___ DATA SHOWN ___
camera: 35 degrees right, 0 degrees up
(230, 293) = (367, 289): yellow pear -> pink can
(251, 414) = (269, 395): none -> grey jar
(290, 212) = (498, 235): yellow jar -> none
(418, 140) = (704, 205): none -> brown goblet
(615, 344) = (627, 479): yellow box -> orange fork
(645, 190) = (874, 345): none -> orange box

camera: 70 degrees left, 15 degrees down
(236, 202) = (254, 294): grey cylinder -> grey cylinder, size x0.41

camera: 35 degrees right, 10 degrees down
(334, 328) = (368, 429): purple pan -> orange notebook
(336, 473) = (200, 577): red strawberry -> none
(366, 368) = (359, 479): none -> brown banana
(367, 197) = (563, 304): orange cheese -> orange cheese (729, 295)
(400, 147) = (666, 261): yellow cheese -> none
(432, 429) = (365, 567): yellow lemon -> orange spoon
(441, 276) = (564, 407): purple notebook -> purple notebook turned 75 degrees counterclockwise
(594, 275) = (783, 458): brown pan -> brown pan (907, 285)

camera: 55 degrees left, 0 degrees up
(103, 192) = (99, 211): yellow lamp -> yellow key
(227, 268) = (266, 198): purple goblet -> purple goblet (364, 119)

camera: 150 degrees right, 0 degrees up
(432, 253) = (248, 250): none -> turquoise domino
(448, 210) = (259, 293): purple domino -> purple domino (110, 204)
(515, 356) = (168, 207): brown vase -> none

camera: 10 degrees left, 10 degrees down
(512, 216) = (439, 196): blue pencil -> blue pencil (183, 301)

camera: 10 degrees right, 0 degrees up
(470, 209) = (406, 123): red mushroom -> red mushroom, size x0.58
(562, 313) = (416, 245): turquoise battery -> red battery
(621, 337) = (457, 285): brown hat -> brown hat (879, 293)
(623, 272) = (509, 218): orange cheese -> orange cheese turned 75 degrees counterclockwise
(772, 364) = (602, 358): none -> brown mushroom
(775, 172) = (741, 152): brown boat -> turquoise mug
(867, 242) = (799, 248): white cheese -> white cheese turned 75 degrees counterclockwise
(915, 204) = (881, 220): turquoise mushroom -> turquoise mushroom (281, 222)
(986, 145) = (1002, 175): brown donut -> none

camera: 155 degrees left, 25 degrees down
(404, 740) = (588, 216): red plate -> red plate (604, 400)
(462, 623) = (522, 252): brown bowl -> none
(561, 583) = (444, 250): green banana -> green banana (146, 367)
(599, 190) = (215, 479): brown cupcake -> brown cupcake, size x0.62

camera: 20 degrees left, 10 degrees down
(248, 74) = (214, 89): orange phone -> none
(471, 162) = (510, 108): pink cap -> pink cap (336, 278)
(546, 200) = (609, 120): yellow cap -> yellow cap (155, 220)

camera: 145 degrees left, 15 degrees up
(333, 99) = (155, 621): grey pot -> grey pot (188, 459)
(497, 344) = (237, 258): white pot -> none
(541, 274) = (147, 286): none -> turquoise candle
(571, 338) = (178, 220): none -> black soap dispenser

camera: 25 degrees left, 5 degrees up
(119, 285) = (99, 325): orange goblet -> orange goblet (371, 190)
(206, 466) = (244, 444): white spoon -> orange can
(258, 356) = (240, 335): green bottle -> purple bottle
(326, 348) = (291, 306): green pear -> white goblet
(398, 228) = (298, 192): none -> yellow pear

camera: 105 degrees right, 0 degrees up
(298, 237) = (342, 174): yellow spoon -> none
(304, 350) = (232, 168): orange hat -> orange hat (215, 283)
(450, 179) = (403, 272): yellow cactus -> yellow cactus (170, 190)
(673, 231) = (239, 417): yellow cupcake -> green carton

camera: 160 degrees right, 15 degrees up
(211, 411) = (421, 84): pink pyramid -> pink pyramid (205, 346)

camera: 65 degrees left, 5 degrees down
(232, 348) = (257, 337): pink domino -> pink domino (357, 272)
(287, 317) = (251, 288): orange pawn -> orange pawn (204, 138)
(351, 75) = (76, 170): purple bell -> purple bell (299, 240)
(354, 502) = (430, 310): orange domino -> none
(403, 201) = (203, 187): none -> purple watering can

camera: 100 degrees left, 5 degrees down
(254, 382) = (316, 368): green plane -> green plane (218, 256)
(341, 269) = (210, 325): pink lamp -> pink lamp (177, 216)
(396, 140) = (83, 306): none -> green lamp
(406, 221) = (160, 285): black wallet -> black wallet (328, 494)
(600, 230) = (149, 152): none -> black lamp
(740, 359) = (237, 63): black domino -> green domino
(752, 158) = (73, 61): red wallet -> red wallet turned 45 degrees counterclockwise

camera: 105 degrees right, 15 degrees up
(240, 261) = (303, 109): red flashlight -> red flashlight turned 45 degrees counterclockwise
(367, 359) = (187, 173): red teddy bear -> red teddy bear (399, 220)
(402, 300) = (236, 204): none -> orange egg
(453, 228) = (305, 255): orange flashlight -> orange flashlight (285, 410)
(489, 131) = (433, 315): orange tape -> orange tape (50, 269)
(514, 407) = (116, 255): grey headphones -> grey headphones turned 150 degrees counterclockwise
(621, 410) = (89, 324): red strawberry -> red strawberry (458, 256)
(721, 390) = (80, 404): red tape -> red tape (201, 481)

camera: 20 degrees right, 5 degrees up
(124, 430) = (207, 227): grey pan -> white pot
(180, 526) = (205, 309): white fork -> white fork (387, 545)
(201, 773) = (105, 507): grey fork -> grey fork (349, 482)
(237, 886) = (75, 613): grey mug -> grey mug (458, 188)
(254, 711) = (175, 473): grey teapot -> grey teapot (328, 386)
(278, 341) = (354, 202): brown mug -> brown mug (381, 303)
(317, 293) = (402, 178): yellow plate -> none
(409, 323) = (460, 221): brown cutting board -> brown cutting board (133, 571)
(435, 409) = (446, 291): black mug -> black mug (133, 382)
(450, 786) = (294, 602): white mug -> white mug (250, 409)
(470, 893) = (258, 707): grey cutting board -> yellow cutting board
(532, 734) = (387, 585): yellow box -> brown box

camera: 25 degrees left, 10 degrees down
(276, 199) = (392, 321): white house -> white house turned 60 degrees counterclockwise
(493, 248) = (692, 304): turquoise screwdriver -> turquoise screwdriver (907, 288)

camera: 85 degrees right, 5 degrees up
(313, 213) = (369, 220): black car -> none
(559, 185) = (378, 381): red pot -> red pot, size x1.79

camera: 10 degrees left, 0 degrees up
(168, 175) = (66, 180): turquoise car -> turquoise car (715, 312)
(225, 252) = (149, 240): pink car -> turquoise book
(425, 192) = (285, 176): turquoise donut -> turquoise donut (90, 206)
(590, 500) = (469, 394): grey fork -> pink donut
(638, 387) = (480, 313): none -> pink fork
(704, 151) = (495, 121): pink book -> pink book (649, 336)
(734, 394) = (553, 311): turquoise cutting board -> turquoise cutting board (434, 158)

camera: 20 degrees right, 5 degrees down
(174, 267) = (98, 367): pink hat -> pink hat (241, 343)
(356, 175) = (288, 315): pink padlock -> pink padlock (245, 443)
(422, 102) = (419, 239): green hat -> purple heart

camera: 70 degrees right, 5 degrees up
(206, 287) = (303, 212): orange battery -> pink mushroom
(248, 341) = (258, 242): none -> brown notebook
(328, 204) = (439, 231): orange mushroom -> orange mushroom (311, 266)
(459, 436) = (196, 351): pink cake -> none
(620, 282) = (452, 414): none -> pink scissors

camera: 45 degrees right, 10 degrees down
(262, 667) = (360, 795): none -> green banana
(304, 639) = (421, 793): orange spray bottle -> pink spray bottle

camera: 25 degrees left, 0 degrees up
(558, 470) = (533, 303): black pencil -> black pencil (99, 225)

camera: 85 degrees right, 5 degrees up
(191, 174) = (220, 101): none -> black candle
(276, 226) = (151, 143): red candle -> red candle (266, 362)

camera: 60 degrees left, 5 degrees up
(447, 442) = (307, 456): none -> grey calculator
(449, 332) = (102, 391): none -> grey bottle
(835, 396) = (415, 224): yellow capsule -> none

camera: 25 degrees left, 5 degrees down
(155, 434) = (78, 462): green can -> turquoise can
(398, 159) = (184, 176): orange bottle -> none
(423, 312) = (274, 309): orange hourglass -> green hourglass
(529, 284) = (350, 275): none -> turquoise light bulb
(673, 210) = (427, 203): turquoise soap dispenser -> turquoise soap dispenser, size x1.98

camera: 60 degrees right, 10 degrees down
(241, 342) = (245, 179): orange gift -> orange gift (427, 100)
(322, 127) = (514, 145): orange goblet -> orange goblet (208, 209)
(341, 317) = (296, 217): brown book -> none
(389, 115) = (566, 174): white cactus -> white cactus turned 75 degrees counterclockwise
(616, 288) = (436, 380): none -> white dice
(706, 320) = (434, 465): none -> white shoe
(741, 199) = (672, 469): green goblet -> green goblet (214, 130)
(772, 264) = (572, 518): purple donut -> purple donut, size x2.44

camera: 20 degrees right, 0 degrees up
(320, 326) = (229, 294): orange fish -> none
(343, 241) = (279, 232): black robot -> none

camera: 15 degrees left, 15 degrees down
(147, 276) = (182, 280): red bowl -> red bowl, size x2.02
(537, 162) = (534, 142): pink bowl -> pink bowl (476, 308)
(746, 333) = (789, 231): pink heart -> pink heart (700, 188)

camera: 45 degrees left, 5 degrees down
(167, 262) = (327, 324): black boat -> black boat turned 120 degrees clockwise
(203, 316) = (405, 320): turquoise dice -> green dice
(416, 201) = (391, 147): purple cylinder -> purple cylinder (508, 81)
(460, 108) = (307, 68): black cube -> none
___
WHAT THE EXERCISE ASKS:
Through the line that holds "(366, 368) = (359, 479): none -> brown banana", repeat the material above exactly, starting at its first line.

TASK ANSWER:
camera: 35 degrees right, 0 degrees up
(230, 293) = (367, 289): yellow pear -> pink can
(251, 414) = (269, 395): none -> grey jar
(290, 212) = (498, 235): yellow jar -> none
(418, 140) = (704, 205): none -> brown goblet
(615, 344) = (627, 479): yellow box -> orange fork
(645, 190) = (874, 345): none -> orange box

camera: 70 degrees left, 15 degrees down
(236, 202) = (254, 294): grey cylinder -> grey cylinder, size x0.41

camera: 35 degrees right, 10 degrees down
(334, 328) = (368, 429): purple pan -> orange notebook
(336, 473) = (200, 577): red strawberry -> none
(366, 368) = (359, 479): none -> brown banana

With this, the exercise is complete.